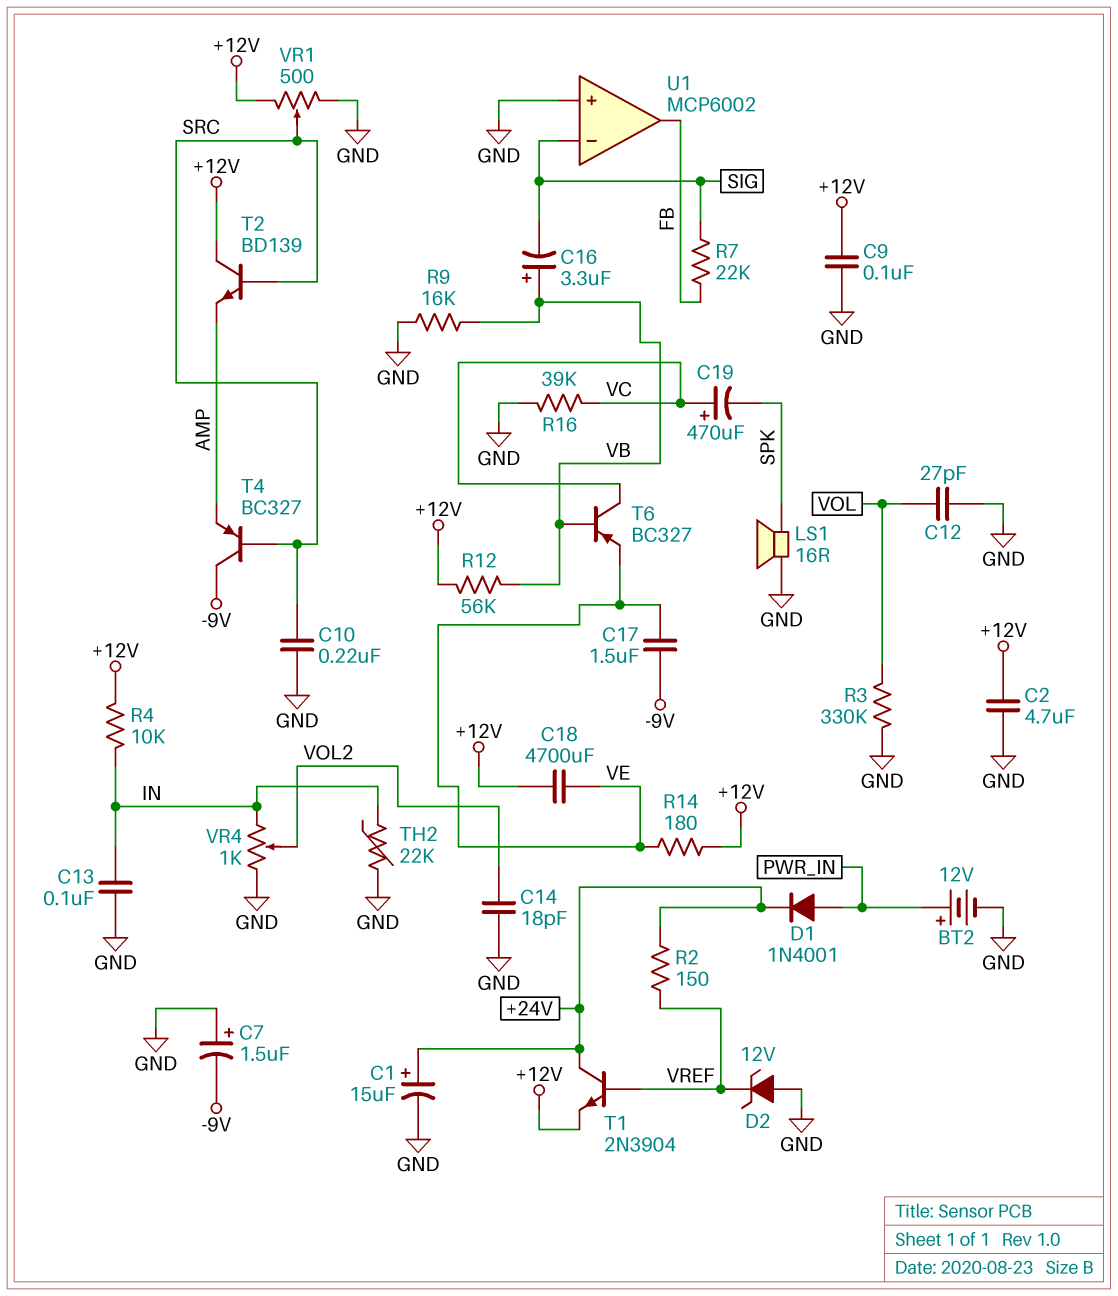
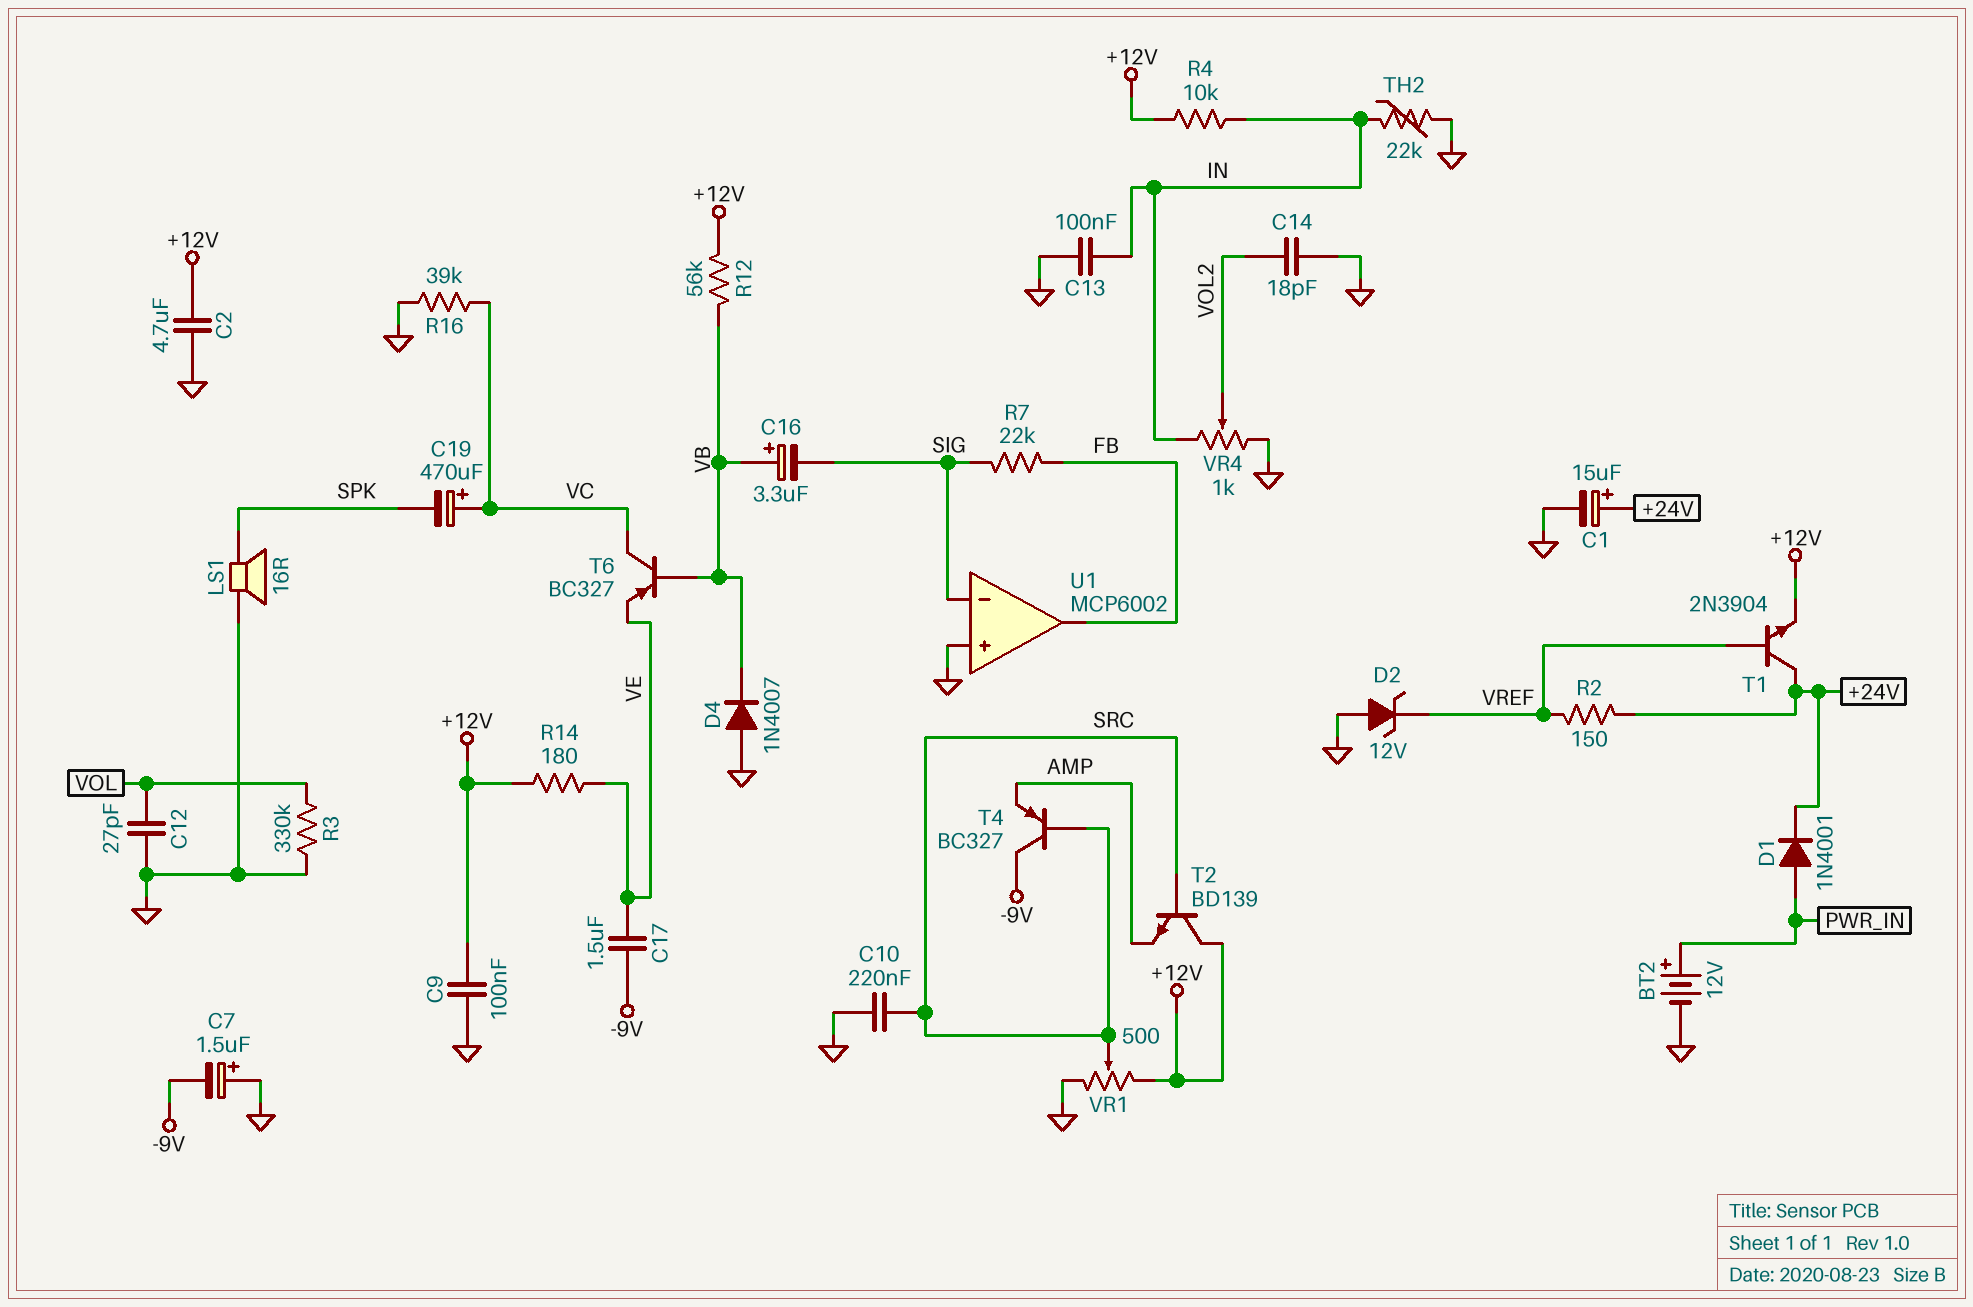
C18: 4700uF (+12V, VE) -> none
D4: none -> diode 1N4007 (A GND, K VB)
R9: 16k (GND, VB) -> none

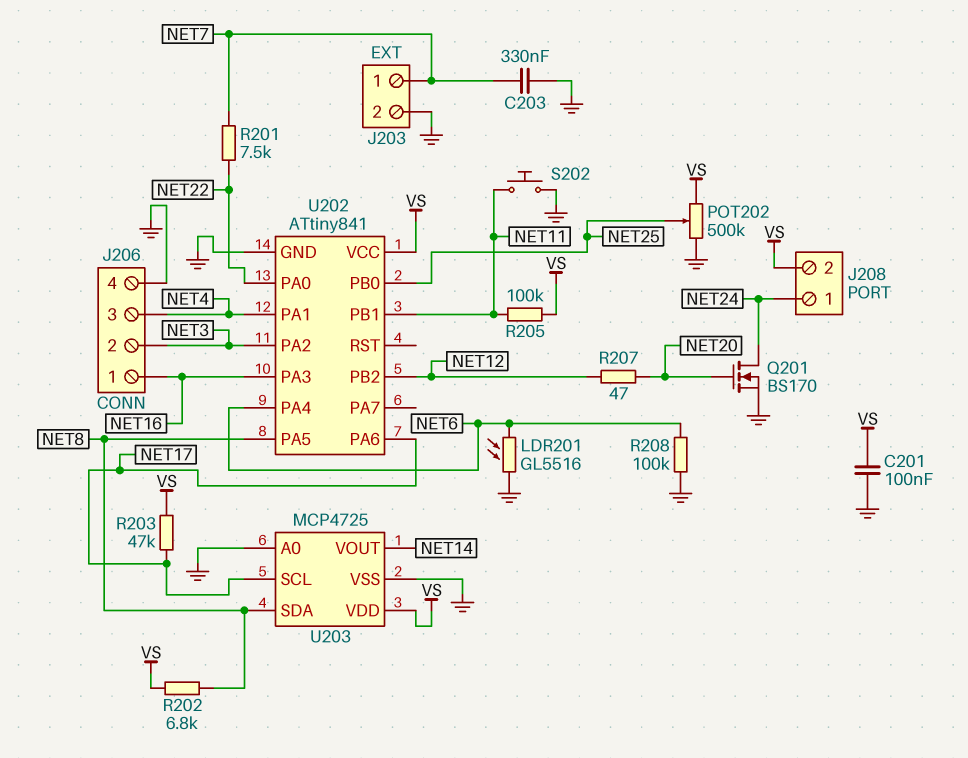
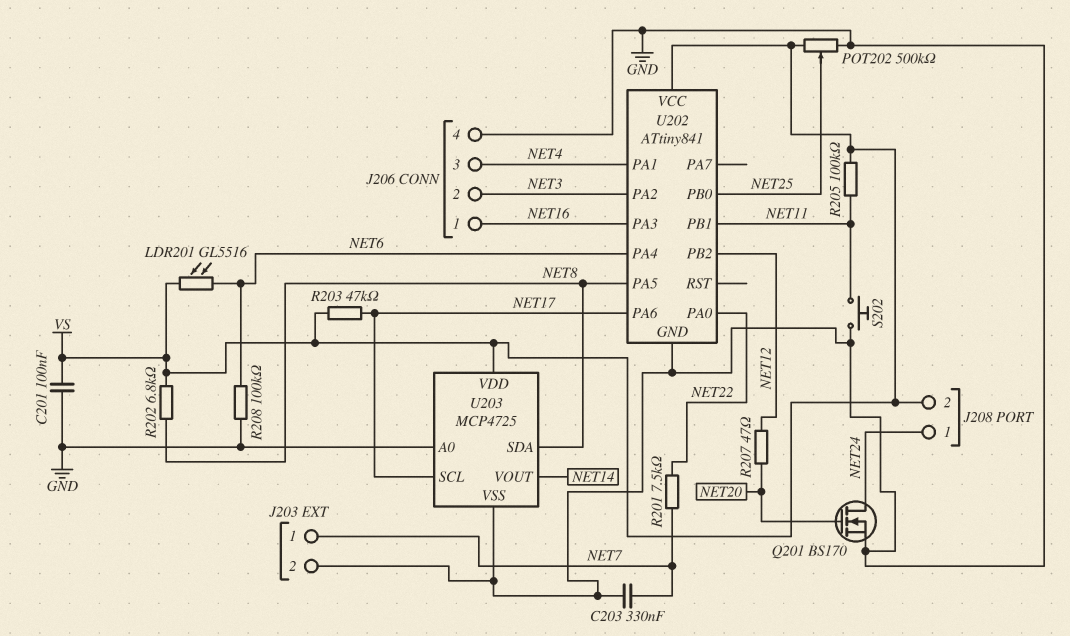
LDR201: GL5516 (GND, NET6) -> GL5516 (NET6, VS)

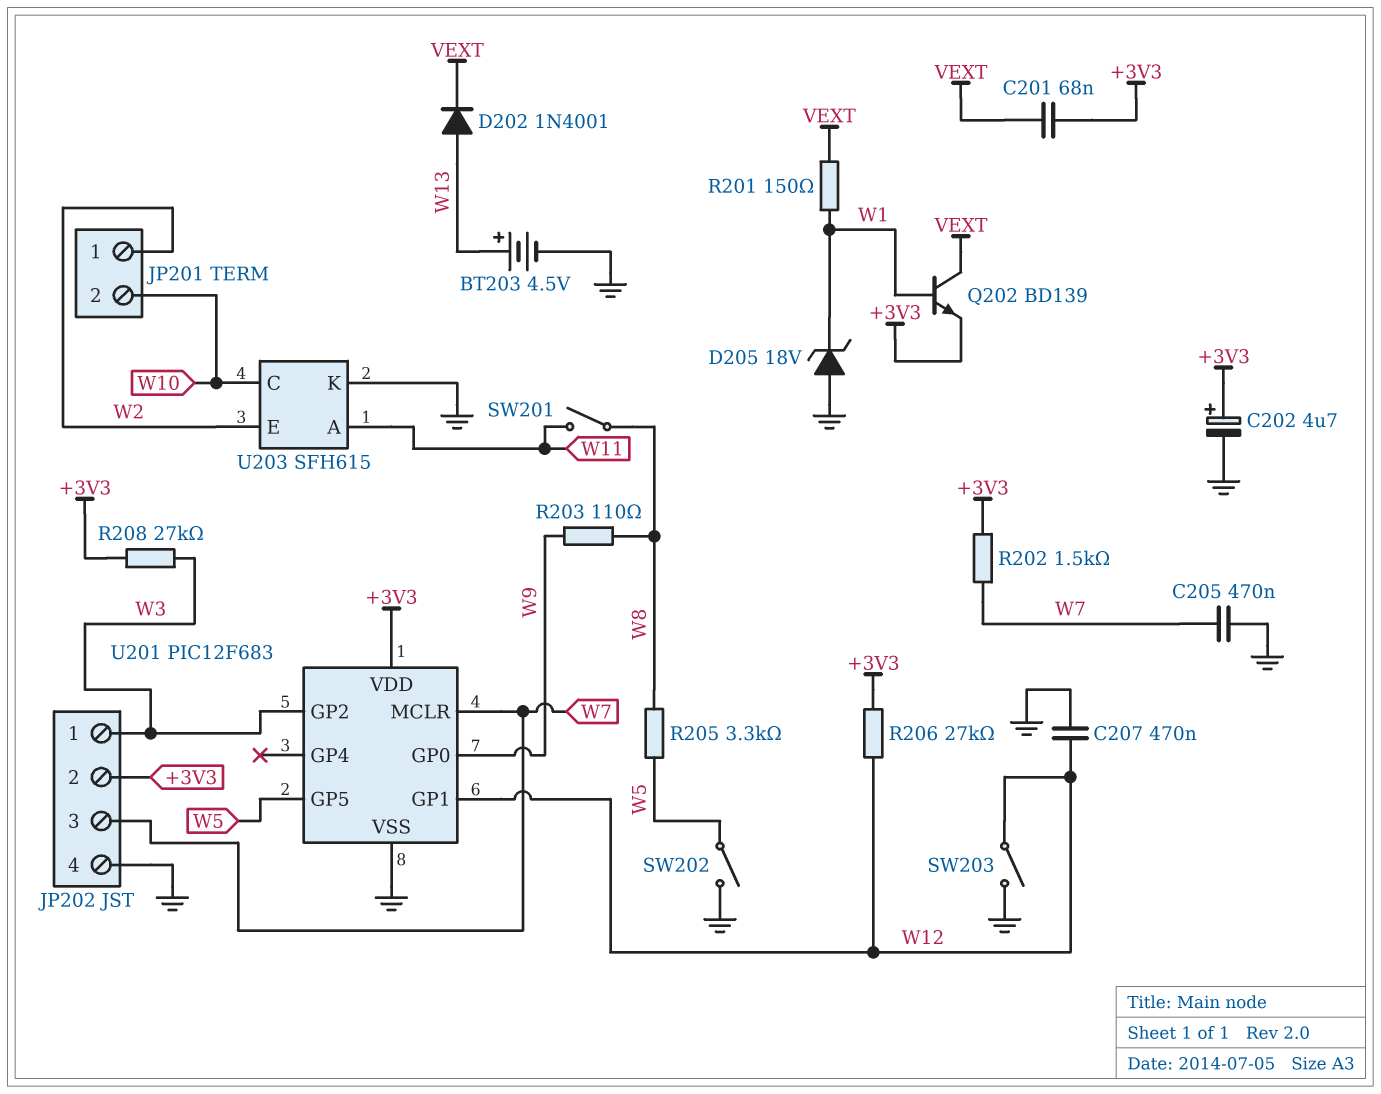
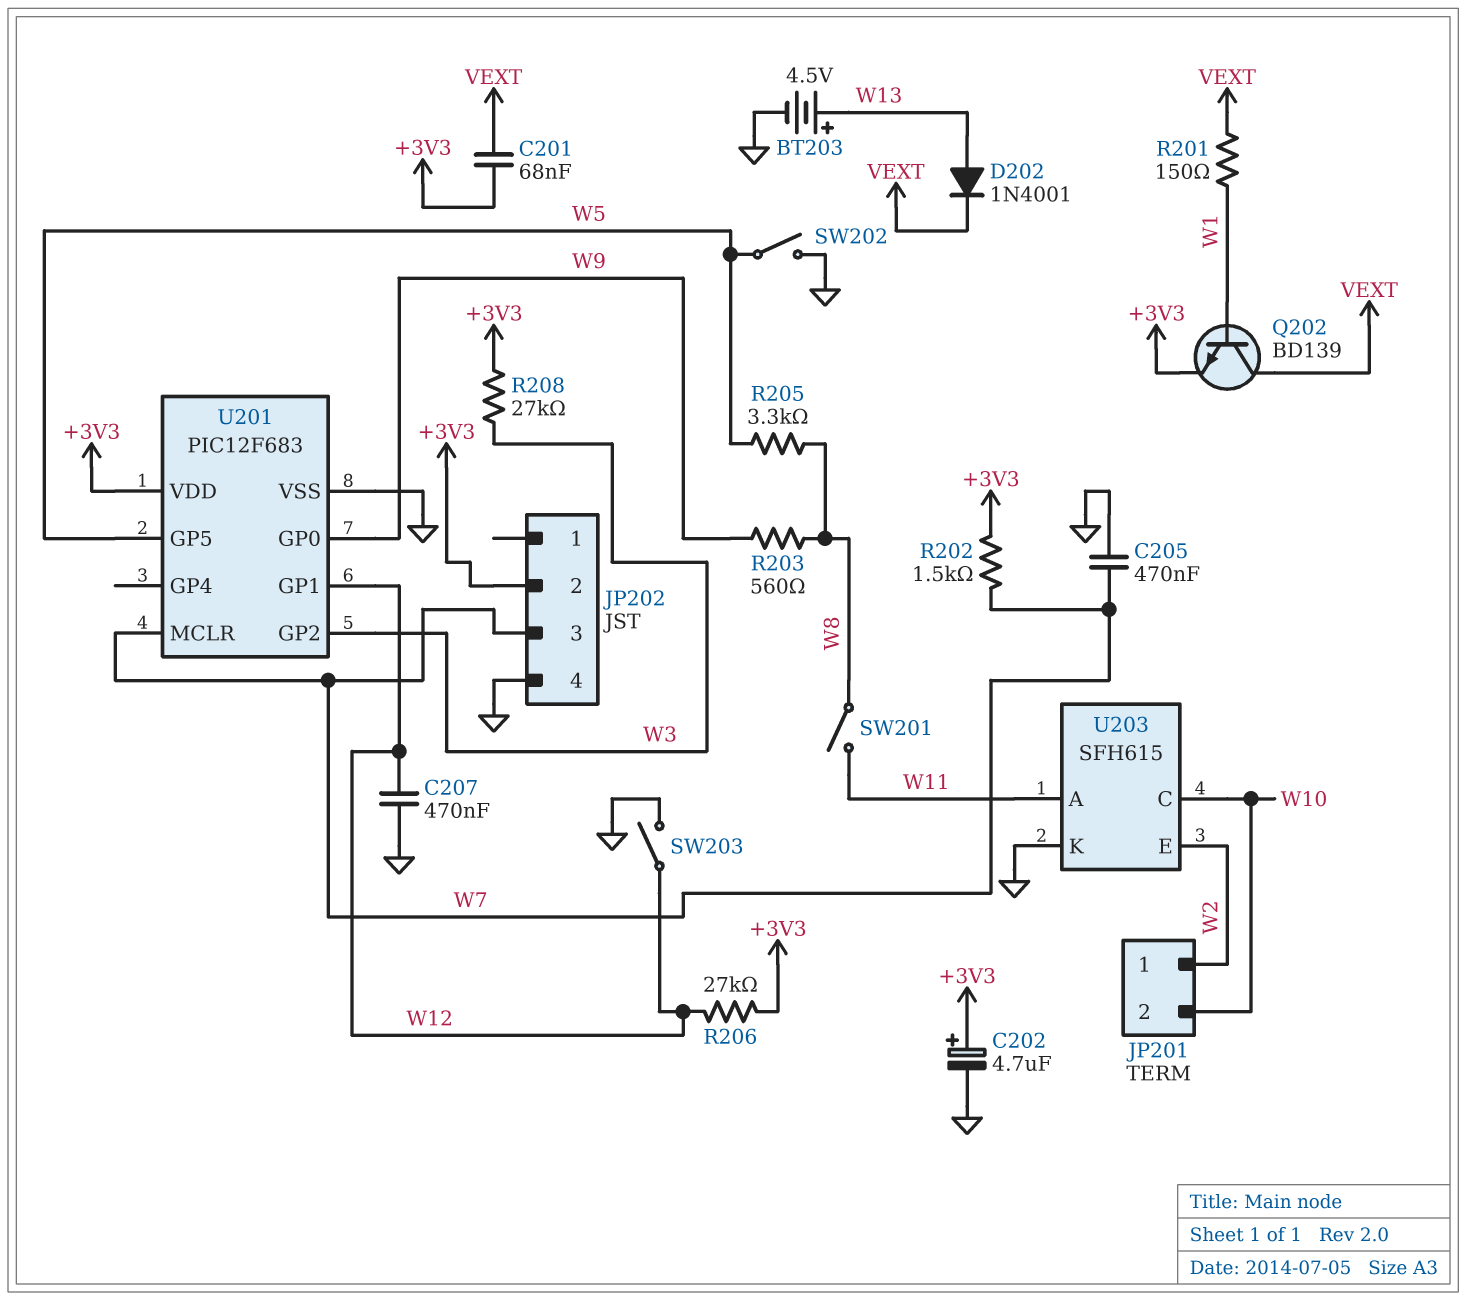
D205: zener 18V (A GND, K W1) -> none
JP202 pin 1: W3 -> none
R203: 110 (W8, W9) -> 560 (W8, W9)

_ _ _ _

- **Task details**:
Lines from the one with "R9: 16k (GND, VB) -> none" through the final line of the listing above: copy them exactly, both ends included, and omit every picture.

- **Answer for the task**:
R9: 16k (GND, VB) -> none

LDR201: GL5516 (GND, NET6) -> GL5516 (NET6, VS)

D205: zener 18V (A GND, K W1) -> none
JP202 pin 1: W3 -> none
R203: 110 (W8, W9) -> 560 (W8, W9)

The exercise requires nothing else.